* What the exercise asks
Without skipping anything, write out each record below exactly.

* Information provided
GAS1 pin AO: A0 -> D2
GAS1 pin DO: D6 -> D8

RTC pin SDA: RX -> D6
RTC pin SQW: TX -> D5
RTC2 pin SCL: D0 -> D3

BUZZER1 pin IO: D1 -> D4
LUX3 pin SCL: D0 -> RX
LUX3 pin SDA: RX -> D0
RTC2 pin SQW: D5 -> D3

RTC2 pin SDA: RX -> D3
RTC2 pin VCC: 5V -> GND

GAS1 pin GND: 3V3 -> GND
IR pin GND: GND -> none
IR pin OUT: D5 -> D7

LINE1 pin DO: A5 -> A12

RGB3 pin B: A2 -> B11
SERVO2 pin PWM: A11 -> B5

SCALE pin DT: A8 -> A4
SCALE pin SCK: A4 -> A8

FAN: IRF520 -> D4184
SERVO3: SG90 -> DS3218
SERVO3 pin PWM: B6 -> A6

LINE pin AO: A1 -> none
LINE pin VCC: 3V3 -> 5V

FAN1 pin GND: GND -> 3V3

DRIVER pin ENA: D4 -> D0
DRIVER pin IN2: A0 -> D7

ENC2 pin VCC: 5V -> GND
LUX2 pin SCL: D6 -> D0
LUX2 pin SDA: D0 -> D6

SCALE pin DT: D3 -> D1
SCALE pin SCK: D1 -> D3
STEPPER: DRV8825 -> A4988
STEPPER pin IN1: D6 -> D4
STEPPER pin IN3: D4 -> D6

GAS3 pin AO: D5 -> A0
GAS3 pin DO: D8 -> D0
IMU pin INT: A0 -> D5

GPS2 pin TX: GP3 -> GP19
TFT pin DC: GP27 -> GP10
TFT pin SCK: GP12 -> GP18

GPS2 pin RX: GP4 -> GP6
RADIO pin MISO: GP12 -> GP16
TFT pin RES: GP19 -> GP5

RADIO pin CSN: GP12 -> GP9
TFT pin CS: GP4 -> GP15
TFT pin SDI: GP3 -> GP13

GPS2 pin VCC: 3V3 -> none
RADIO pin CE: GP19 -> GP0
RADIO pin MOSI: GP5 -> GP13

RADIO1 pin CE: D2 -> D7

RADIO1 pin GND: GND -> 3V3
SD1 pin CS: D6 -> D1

* Exercise answer
GAS1 pin AO: A0 -> D2
GAS1 pin DO: D6 -> D8

RTC pin SDA: RX -> D6
RTC pin SQW: TX -> D5
RTC2 pin SCL: D0 -> D3

BUZZER1 pin IO: D1 -> D4
LUX3 pin SCL: D0 -> RX
LUX3 pin SDA: RX -> D0
RTC2 pin SQW: D5 -> D3

RTC2 pin SDA: RX -> D3
RTC2 pin VCC: 5V -> GND

GAS1 pin GND: 3V3 -> GND
IR pin GND: GND -> none
IR pin OUT: D5 -> D7

LINE1 pin DO: A5 -> A12

RGB3 pin B: A2 -> B11
SERVO2 pin PWM: A11 -> B5

SCALE pin DT: A8 -> A4
SCALE pin SCK: A4 -> A8

FAN: IRF520 -> D4184
SERVO3: SG90 -> DS3218
SERVO3 pin PWM: B6 -> A6

LINE pin AO: A1 -> none
LINE pin VCC: 3V3 -> 5V

FAN1 pin GND: GND -> 3V3

DRIVER pin ENA: D4 -> D0
DRIVER pin IN2: A0 -> D7

ENC2 pin VCC: 5V -> GND
LUX2 pin SCL: D6 -> D0
LUX2 pin SDA: D0 -> D6

SCALE pin DT: D3 -> D1
SCALE pin SCK: D1 -> D3
STEPPER: DRV8825 -> A4988
STEPPER pin IN1: D6 -> D4
STEPPER pin IN3: D4 -> D6

GAS3 pin AO: D5 -> A0
GAS3 pin DO: D8 -> D0
IMU pin INT: A0 -> D5

GPS2 pin TX: GP3 -> GP19
TFT pin DC: GP27 -> GP10
TFT pin SCK: GP12 -> GP18

GPS2 pin RX: GP4 -> GP6
RADIO pin MISO: GP12 -> GP16
TFT pin RES: GP19 -> GP5

RADIO pin CSN: GP12 -> GP9
TFT pin CS: GP4 -> GP15
TFT pin SDI: GP3 -> GP13

GPS2 pin VCC: 3V3 -> none
RADIO pin CE: GP19 -> GP0
RADIO pin MOSI: GP5 -> GP13

RADIO1 pin CE: D2 -> D7

RADIO1 pin GND: GND -> 3V3
SD1 pin CS: D6 -> D1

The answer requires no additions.